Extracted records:
= = = =

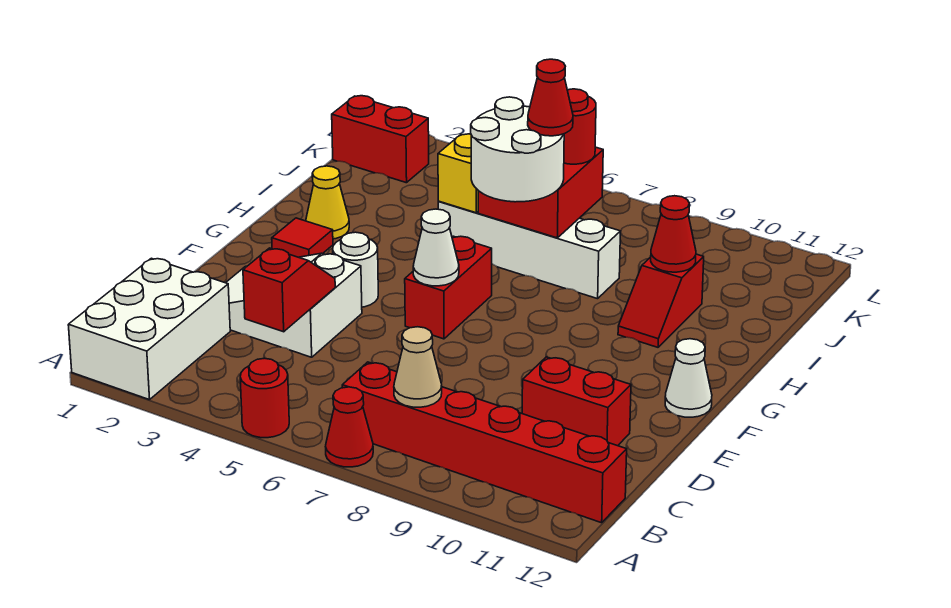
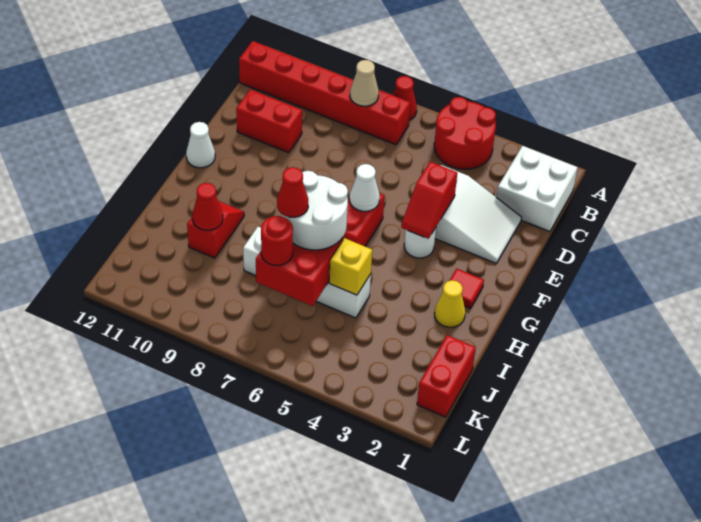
white brick A1:C2 level 1 -> white brick B1:C2 level 1
red round brick A5 level 1 -> red round brick A4:B5 level 1
red slope C4:D4 level 2 top C -> red slope E4:F4 level 2 top E
red brick K1:K2 level 1 -> red brick J1:K1 level 1

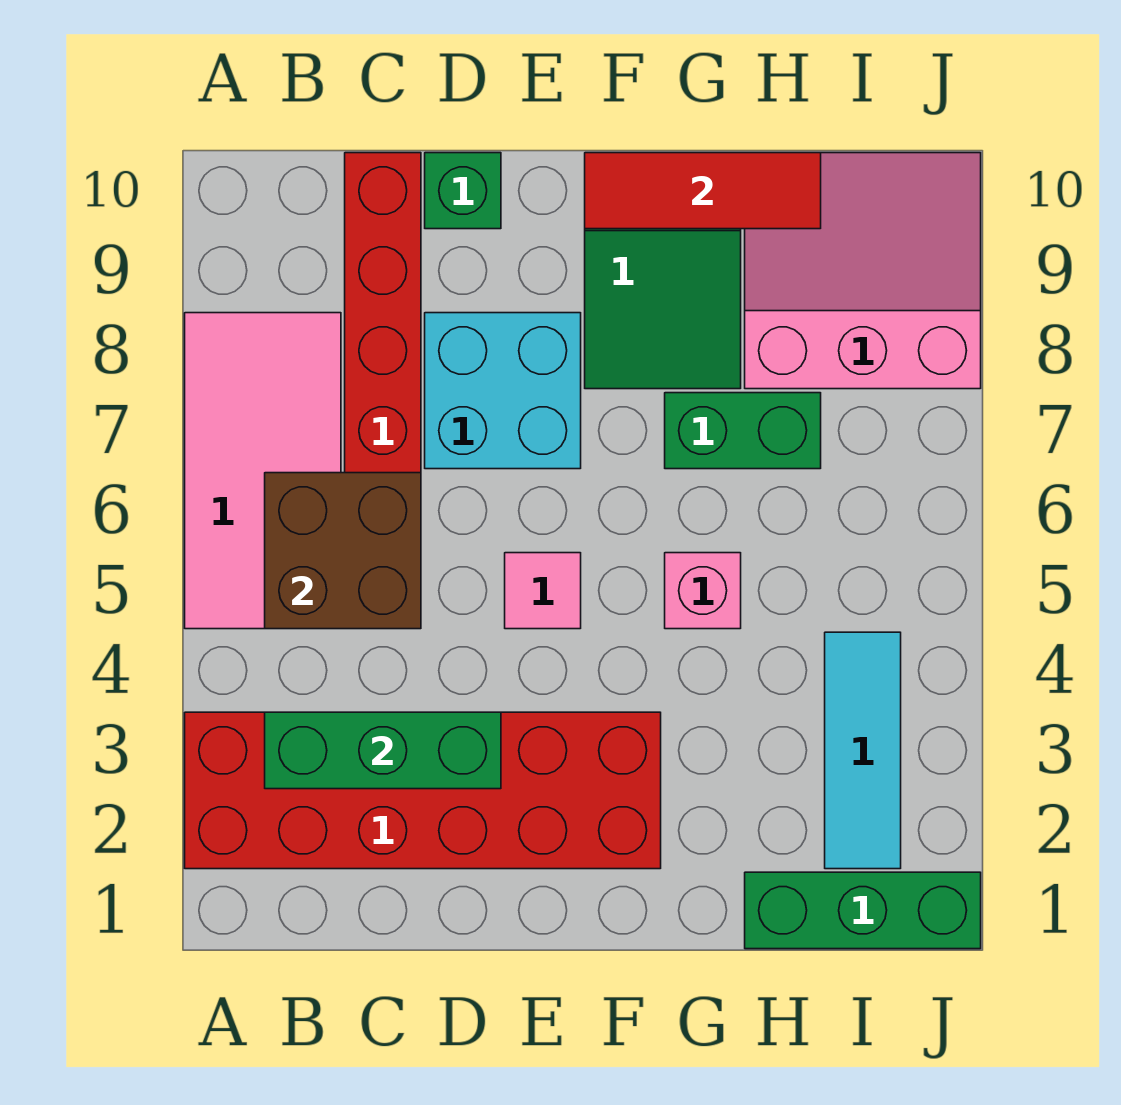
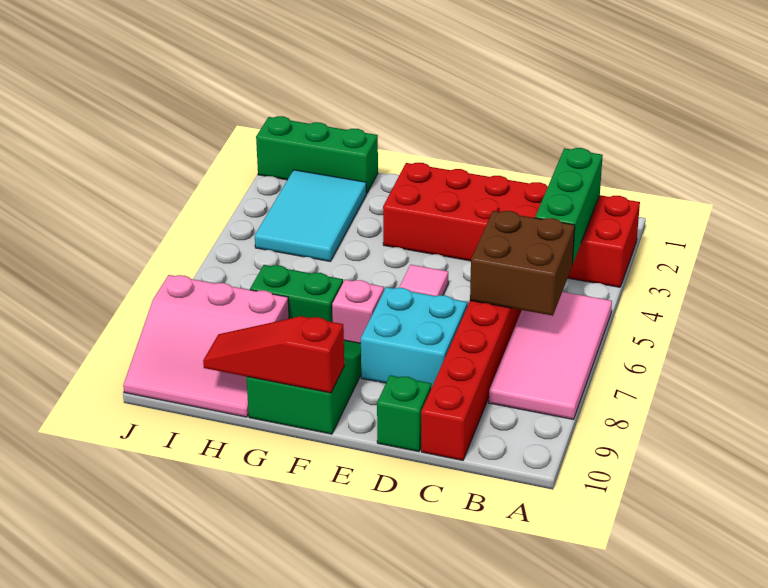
green brick B3:D3 level 2 -> green brick B2:B4 level 2
red tile F10:H10 level 2 -> red slope F10:H10 level 2 top F
pink brick G5 level 1 -> pink brick F7 level 1
cyan tile I2:I4 level 1 -> cyan tile H2:I4 level 1

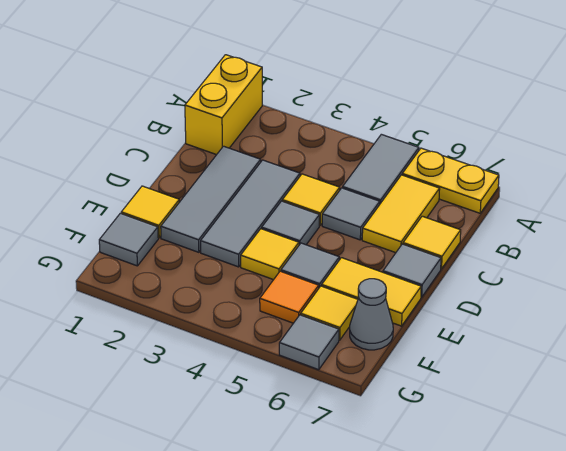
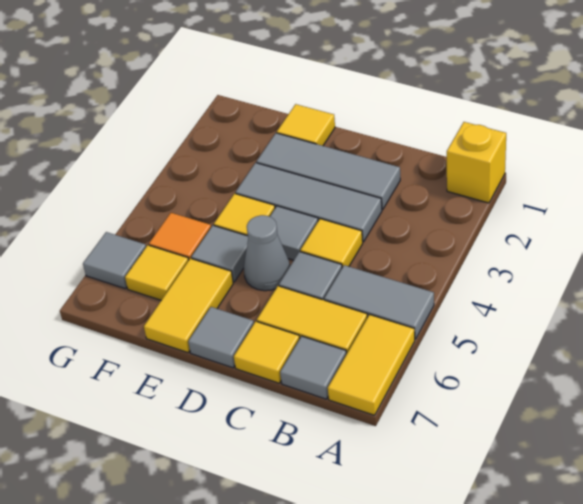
yellow brick A1:B1 level 1 -> yellow brick A1 level 1
yellow plate A6:A7 level 1 -> yellow tile A6:A7 level 1
grey tile F1 level 1 -> grey tile B7 level 1
grey cone F7 level 1 -> grey cone D5 level 1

= = = =

Leave the pictures out and write out every entry exactly as given.

white brick A1:C2 level 1 -> white brick B1:C2 level 1
red round brick A5 level 1 -> red round brick A4:B5 level 1
red slope C4:D4 level 2 top C -> red slope E4:F4 level 2 top E
red brick K1:K2 level 1 -> red brick J1:K1 level 1

green brick B3:D3 level 2 -> green brick B2:B4 level 2
red tile F10:H10 level 2 -> red slope F10:H10 level 2 top F
pink brick G5 level 1 -> pink brick F7 level 1
cyan tile I2:I4 level 1 -> cyan tile H2:I4 level 1

yellow brick A1:B1 level 1 -> yellow brick A1 level 1
yellow plate A6:A7 level 1 -> yellow tile A6:A7 level 1
grey tile F1 level 1 -> grey tile B7 level 1
grey cone F7 level 1 -> grey cone D5 level 1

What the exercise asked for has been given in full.